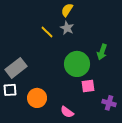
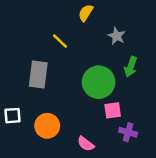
gray star: (67, 28) -> (117, 36), moved
gray rectangle: (16, 68) -> (38, 74), moved, turned -45
purple cross: (109, 103) -> (128, 132), moved

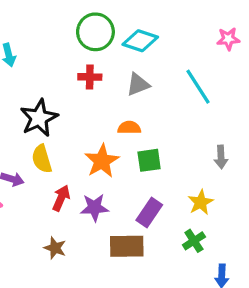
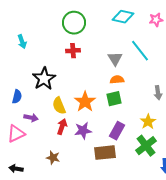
cyan diamond: (140, 41) -> (123, 17), moved
gray triangle: (138, 84) -> (115, 59), moved, turned -35
orange semicircle: (129, 128) -> (117, 80), moved
yellow semicircle: (42, 159) -> (59, 106), moved
green cross: (194, 241) -> (146, 146), size x1.5
brown star: (55, 248) -> (53, 158), moved

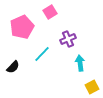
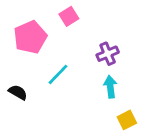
purple cross: (68, 39) -> (108, 54), moved
black semicircle: (13, 67) -> (18, 92), turned -104

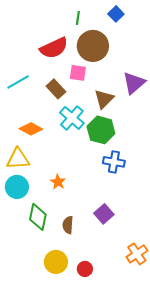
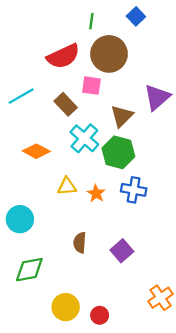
yellow triangle: (18, 159) -> (67, 186), moved, size x0.7
orange star: (58, 182) -> (96, 193), moved
green diamond: (38, 217) -> (29, 270), moved, turned 68
brown semicircle: (68, 225) -> (80, 243), moved

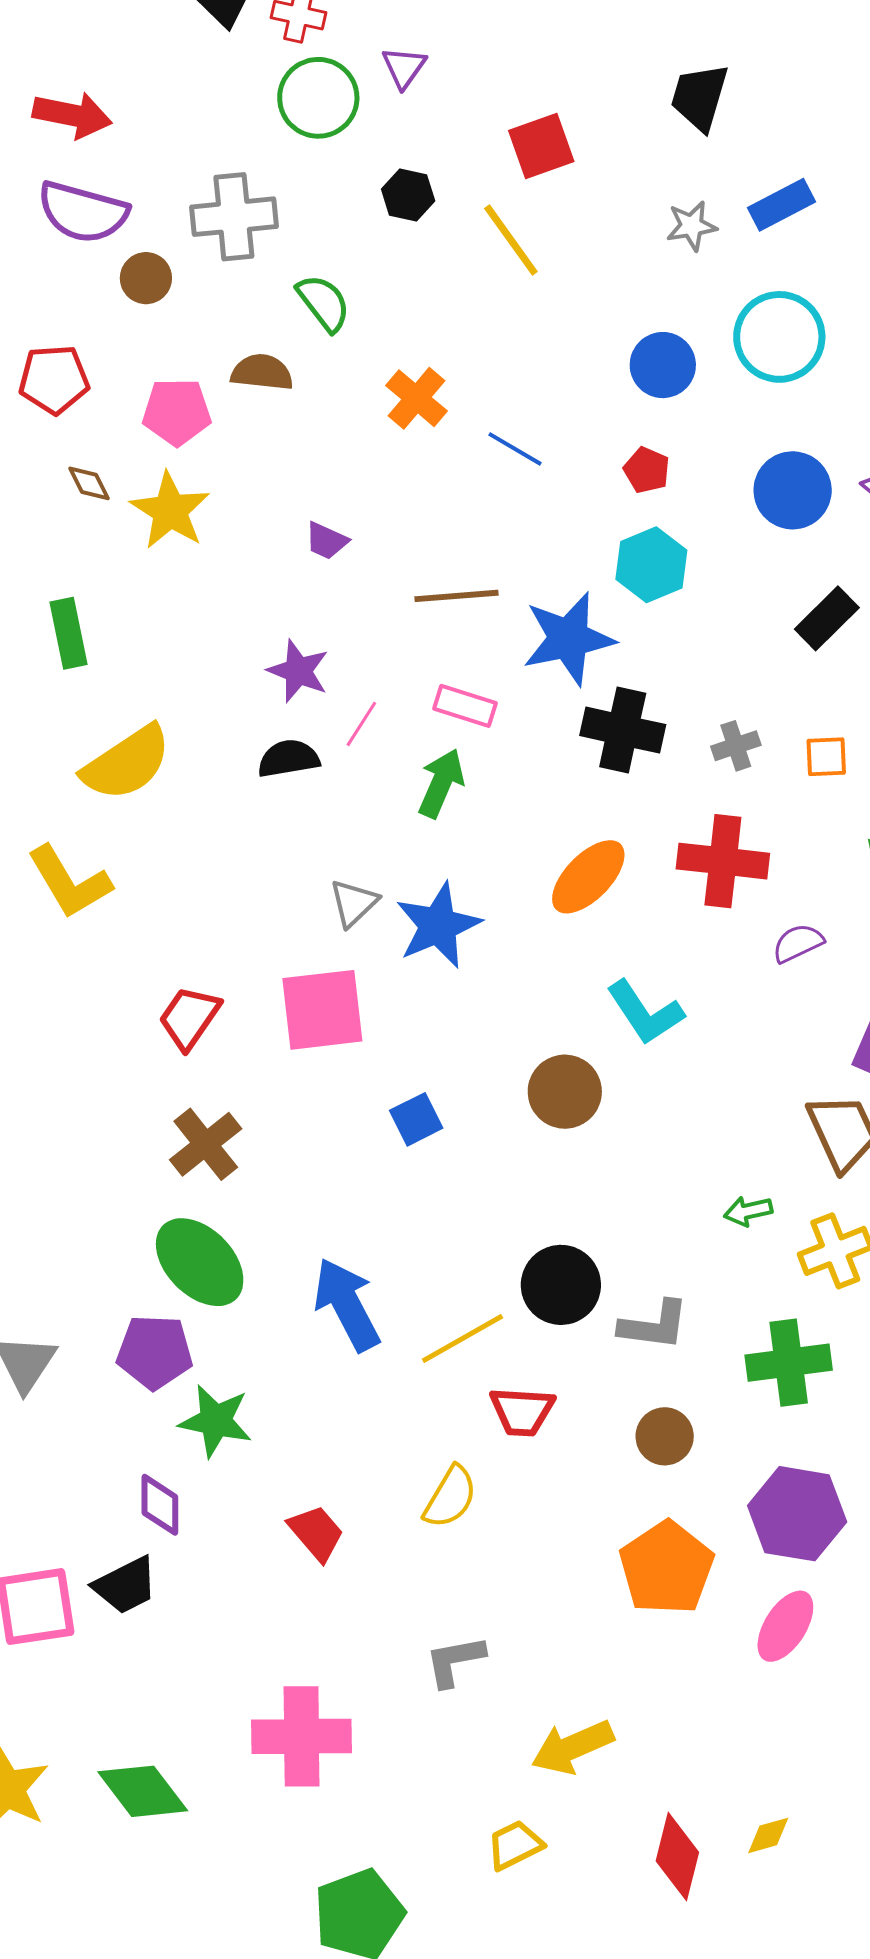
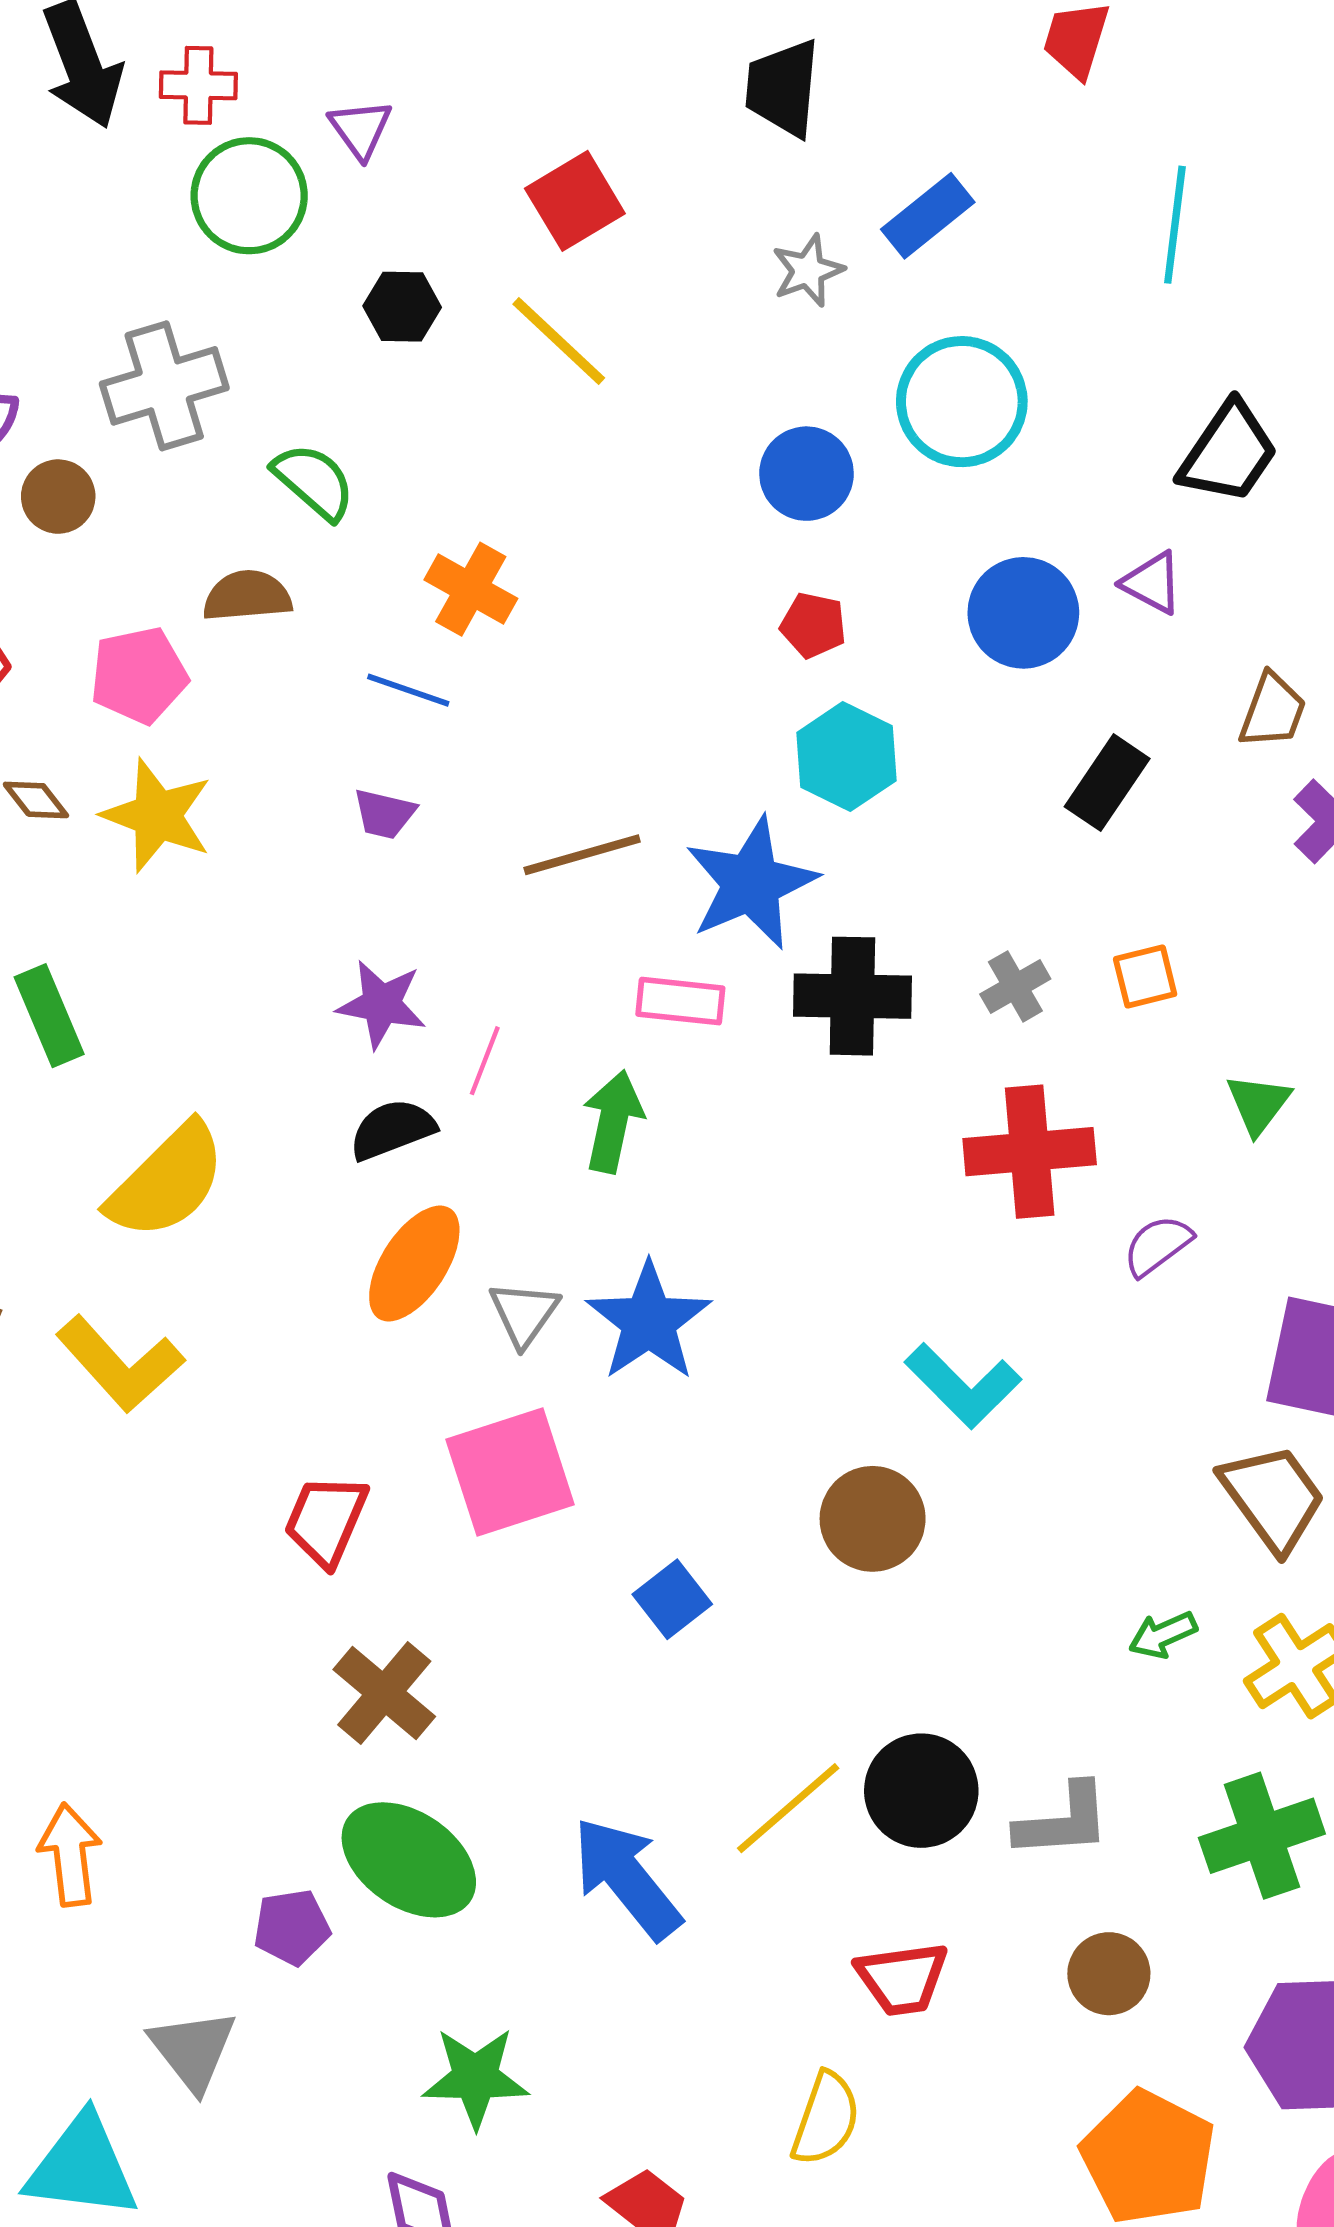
blue line: (515, 449) -> (408, 690), moved
pink rectangle: (465, 706) -> (680, 1001), moved
orange ellipse: (588, 877) -> (414, 1263), moved
yellow line: (463, 1339) -> (788, 1808), moved
purple pentagon: (155, 1352) -> (292, 1927), moved, size x0.7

## Problem requirements
Your answer must be an exact copy of the records, free of images.

## Task output
gray star: (67, 28) -> (117, 36), moved
gray rectangle: (16, 68) -> (38, 74), moved, turned -45
purple cross: (109, 103) -> (128, 132), moved

cyan diamond: (140, 41) -> (123, 17), moved
gray triangle: (138, 84) -> (115, 59), moved, turned -35
orange semicircle: (129, 128) -> (117, 80), moved
yellow semicircle: (42, 159) -> (59, 106), moved
green cross: (194, 241) -> (146, 146), size x1.5
brown star: (55, 248) -> (53, 158), moved

purple cross: (68, 39) -> (108, 54), moved
black semicircle: (13, 67) -> (18, 92), turned -104

yellow triangle: (18, 159) -> (67, 186), moved, size x0.7
orange star: (58, 182) -> (96, 193), moved
green diamond: (38, 217) -> (29, 270), moved, turned 68
brown semicircle: (68, 225) -> (80, 243), moved

blue line: (515, 449) -> (408, 690), moved
pink rectangle: (465, 706) -> (680, 1001), moved
orange ellipse: (588, 877) -> (414, 1263), moved
yellow line: (463, 1339) -> (788, 1808), moved
purple pentagon: (155, 1352) -> (292, 1927), moved, size x0.7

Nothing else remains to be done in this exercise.